What you will do ::
After locating "red boat [310,133,346,213]" in the listing below, copy that line and each one after it exactly, ending with the line that has "turquoise robot [376,126,414,222] -> none".

Data for processing ::
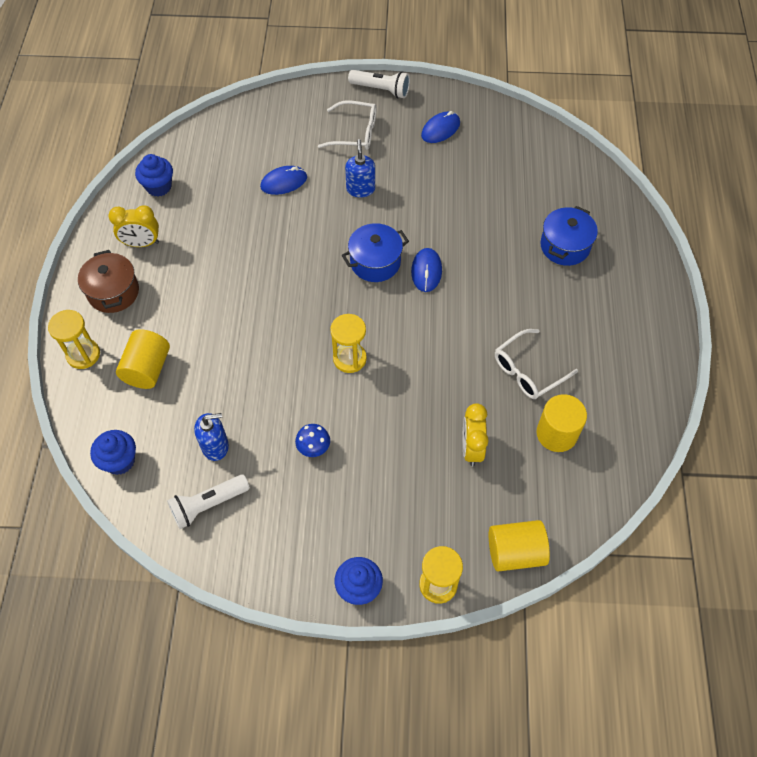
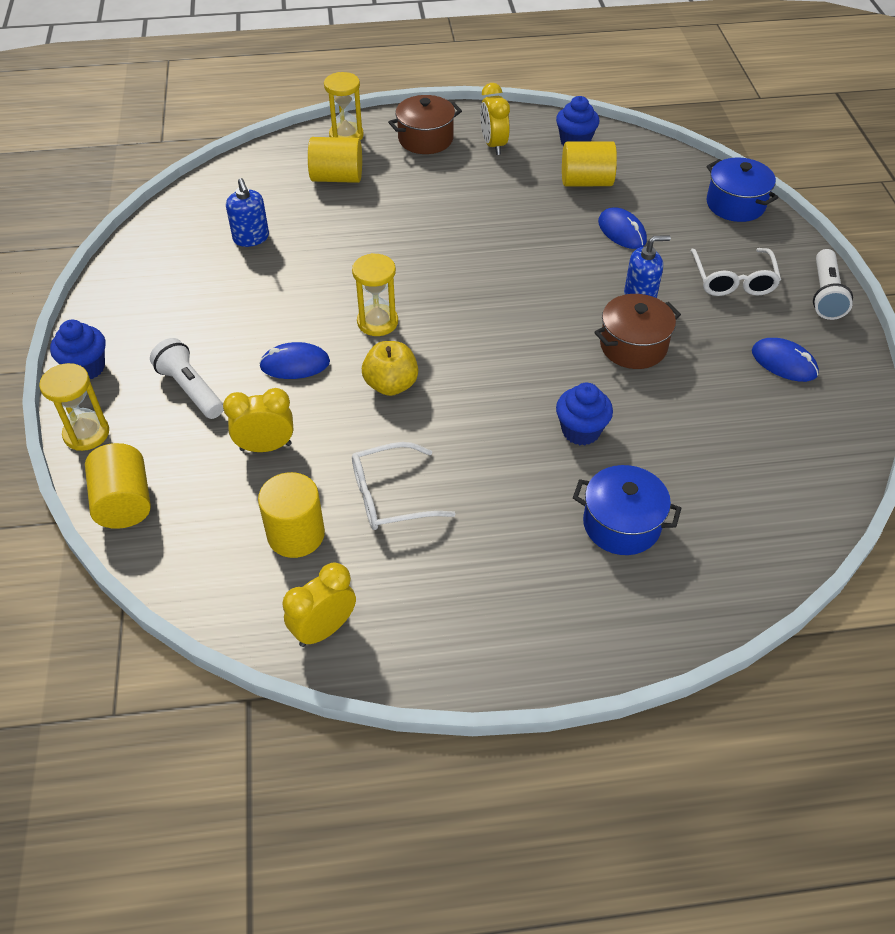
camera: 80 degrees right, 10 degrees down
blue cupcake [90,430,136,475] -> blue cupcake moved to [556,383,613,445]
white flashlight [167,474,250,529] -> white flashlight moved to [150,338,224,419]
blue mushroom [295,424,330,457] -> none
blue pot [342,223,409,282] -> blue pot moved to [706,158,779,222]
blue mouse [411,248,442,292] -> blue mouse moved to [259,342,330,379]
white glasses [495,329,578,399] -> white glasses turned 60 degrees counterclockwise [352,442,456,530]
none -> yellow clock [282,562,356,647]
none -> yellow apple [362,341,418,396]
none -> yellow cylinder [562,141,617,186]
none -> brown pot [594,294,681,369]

---

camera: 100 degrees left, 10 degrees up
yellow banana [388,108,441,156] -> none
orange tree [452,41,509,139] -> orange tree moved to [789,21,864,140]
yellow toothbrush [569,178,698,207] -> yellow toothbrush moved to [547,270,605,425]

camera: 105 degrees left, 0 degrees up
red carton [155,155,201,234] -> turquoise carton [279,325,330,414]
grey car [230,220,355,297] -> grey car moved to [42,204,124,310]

==

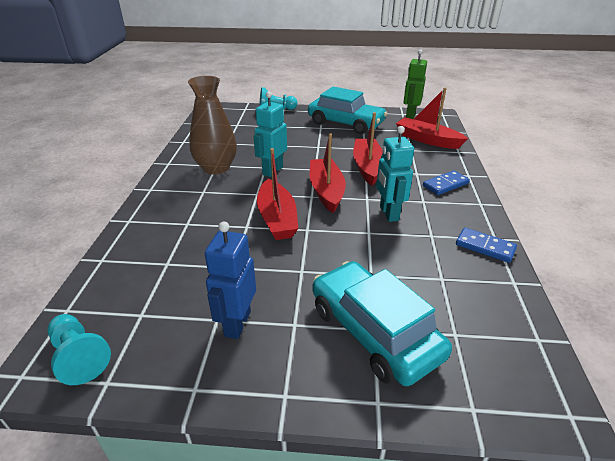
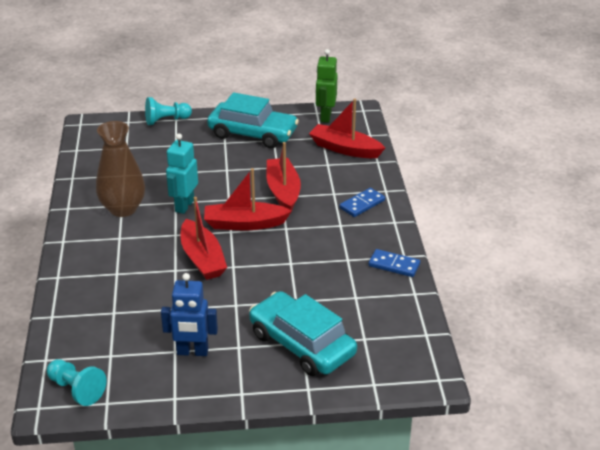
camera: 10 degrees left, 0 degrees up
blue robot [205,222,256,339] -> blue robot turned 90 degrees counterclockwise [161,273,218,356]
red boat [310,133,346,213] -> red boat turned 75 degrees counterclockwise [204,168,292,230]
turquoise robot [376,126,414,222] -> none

Solution to the problem ::
red boat [310,133,346,213] -> red boat turned 75 degrees counterclockwise [204,168,292,230]
turquoise robot [376,126,414,222] -> none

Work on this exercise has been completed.